GOAL OF THE EXERCISE: Using the entries below, output exactly the line containing "gray arrow: moved 8 px right" and all lines that follow it to the end.

MATERIAL TO PROCESS:

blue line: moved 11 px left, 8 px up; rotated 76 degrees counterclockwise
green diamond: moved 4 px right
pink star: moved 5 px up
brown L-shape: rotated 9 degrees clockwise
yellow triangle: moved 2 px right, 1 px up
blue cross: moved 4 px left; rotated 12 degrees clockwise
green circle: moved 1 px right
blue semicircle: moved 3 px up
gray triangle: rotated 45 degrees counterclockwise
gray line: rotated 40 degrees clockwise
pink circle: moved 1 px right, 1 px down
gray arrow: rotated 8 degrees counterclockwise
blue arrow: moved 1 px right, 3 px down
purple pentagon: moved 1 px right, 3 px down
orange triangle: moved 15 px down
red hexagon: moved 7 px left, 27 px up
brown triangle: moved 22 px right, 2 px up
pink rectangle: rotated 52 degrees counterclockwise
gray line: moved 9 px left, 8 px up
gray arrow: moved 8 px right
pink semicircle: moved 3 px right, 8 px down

ANSWER TO THE EXERCISE:
gray arrow: moved 8 px right
pink semicircle: moved 3 px right, 8 px down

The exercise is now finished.